→ **TASK STATEMENT**:
Gather every line in the items below that contains the word "List", copying each one in full.

→ **RECORDS FOR THE EXERCISE**:
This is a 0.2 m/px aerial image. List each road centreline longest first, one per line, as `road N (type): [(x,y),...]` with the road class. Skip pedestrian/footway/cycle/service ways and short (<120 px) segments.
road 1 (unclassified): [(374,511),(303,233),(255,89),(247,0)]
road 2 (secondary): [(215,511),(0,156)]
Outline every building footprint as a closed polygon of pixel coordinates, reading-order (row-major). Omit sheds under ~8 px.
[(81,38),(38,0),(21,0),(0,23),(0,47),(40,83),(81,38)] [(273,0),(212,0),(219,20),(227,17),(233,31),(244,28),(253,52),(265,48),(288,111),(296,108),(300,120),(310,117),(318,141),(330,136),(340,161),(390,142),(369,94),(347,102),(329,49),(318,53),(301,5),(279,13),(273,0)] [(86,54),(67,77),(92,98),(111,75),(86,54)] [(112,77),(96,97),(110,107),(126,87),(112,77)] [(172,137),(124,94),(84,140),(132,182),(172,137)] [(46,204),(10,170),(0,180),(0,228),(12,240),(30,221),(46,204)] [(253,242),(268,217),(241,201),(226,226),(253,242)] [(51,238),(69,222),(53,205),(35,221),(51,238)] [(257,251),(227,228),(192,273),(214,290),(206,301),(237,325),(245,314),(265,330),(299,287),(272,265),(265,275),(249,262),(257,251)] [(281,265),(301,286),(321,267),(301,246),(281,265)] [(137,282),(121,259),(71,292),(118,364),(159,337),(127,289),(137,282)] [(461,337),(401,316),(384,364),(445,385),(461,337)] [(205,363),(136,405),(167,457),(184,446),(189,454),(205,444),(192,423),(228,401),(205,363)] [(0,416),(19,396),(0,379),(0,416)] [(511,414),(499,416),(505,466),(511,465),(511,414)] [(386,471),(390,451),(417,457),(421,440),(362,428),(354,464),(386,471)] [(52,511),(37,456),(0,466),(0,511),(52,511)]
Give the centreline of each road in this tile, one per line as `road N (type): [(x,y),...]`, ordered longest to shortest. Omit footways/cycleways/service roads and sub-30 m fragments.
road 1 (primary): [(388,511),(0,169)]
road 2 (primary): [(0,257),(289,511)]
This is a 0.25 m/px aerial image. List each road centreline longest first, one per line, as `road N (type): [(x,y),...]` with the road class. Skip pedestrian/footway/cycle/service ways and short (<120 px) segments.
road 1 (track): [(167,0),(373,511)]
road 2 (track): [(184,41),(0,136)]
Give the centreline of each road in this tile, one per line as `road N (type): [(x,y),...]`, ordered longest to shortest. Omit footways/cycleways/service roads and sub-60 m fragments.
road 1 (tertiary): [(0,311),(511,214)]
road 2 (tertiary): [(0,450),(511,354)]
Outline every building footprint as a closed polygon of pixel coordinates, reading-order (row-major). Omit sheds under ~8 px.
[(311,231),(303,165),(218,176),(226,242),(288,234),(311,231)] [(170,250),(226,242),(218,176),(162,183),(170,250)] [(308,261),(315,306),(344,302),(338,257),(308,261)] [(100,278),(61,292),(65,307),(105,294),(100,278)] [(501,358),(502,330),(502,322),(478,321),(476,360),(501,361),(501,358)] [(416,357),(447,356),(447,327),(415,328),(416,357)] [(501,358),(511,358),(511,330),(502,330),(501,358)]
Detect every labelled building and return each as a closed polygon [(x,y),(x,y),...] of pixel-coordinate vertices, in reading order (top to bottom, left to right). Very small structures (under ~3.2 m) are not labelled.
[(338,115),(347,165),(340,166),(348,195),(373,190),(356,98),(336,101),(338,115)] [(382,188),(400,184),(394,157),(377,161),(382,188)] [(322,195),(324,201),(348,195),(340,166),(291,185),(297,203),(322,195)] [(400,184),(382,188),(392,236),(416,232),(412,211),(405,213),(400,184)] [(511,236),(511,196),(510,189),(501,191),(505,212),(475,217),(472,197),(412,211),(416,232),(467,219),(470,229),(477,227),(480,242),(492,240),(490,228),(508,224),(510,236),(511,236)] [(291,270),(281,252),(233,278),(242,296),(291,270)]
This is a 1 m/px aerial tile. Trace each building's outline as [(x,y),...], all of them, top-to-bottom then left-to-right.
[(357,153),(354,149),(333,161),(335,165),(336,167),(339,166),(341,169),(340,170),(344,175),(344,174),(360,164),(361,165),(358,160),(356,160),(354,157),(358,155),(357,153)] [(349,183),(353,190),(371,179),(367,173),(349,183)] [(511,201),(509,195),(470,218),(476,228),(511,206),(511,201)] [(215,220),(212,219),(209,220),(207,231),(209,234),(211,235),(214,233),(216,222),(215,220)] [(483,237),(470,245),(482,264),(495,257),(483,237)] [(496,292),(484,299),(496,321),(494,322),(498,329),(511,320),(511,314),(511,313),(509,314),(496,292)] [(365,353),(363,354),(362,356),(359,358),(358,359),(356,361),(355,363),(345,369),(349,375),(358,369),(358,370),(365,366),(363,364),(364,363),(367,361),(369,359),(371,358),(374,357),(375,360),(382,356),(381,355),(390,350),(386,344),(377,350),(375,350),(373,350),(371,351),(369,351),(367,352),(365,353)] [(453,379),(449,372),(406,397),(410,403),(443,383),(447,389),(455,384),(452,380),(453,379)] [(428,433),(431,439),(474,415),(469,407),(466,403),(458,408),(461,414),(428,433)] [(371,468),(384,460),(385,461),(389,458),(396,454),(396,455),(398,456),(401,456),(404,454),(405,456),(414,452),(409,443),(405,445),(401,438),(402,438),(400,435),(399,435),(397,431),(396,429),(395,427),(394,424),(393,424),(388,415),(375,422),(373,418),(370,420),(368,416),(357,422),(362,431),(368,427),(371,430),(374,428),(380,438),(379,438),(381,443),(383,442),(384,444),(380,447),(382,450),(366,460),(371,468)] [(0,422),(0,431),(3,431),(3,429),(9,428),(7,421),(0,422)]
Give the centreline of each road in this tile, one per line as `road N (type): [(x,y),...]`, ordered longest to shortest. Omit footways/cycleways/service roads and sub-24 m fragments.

→ **COMPLETED EXERCISE**:
This is a 0.2 m/px aerial image. List each road centreline longest first, one per line, as `road N (type): [(x,y),...]` with the road class. Skip pedestrian/footway/cycle/service ways and short (<120 px) segments.
This is a 0.25 m/px aerial image. List each road centreline longest first, one per line, as `road N (type): [(x,y),...]` with the road class. Skip pedestrian/footway/cycle/service ways and short (<120 px) segments.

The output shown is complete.